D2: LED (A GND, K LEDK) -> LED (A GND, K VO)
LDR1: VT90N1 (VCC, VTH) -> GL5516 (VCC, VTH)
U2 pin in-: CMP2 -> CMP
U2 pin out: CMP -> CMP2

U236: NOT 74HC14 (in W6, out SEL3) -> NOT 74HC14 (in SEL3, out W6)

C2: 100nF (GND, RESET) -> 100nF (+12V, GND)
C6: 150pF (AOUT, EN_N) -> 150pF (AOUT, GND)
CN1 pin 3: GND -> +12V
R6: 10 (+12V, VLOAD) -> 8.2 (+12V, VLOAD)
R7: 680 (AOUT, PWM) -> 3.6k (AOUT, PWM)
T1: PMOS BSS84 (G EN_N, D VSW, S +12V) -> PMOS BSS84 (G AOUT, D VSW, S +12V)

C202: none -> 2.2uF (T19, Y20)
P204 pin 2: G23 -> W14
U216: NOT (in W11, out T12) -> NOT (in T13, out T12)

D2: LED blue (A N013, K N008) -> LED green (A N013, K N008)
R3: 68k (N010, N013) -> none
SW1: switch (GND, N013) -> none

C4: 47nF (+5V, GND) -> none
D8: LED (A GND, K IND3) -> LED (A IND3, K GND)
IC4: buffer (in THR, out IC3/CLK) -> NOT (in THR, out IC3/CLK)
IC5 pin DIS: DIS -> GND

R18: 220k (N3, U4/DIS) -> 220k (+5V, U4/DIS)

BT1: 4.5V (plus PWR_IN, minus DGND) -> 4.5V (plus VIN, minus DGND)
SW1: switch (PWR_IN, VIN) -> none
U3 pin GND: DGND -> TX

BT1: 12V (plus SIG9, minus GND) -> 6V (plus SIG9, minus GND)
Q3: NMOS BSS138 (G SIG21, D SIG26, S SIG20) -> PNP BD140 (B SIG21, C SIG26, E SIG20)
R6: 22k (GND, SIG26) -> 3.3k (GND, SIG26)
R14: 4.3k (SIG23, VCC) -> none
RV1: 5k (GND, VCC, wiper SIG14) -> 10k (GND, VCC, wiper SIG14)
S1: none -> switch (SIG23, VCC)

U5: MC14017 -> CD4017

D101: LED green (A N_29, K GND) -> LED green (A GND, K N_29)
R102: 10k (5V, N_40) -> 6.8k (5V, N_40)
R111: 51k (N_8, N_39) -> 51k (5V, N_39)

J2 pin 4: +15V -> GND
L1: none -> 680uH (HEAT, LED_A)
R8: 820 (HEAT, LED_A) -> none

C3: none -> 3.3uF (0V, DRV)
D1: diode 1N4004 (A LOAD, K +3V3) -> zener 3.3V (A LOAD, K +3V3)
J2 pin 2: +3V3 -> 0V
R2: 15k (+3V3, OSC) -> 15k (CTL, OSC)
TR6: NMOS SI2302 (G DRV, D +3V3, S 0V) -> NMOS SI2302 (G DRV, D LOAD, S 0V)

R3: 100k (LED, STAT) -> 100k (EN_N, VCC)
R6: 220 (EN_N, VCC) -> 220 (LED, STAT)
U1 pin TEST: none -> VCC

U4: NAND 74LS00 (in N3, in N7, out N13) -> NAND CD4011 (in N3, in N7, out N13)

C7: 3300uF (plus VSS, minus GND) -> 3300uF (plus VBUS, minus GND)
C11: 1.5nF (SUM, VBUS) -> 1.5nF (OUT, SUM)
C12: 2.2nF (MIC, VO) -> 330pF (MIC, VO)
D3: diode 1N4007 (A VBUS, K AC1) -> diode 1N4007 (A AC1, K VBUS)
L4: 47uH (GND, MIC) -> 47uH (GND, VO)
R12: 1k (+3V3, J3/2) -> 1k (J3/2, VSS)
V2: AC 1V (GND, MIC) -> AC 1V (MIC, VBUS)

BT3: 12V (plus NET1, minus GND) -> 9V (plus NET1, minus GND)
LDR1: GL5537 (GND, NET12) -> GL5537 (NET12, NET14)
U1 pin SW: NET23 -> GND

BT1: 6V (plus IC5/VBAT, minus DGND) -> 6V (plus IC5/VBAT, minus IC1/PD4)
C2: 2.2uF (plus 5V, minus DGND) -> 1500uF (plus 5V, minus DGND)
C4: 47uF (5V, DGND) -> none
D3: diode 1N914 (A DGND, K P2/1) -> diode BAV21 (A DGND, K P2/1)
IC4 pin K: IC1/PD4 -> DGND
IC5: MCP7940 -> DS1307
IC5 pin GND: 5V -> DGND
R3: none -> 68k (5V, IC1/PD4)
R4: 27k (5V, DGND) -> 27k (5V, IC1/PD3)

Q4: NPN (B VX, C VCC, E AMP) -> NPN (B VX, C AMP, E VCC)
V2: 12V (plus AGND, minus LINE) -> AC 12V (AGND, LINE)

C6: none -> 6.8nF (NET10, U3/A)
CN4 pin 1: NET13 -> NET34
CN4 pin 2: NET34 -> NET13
+++
> YOUR ASSIGNMENT
Every line above that includes the string "NMOS" should be counted, and the answer should be that number only.

> OUTPUT FOR THIS EXERCISE
2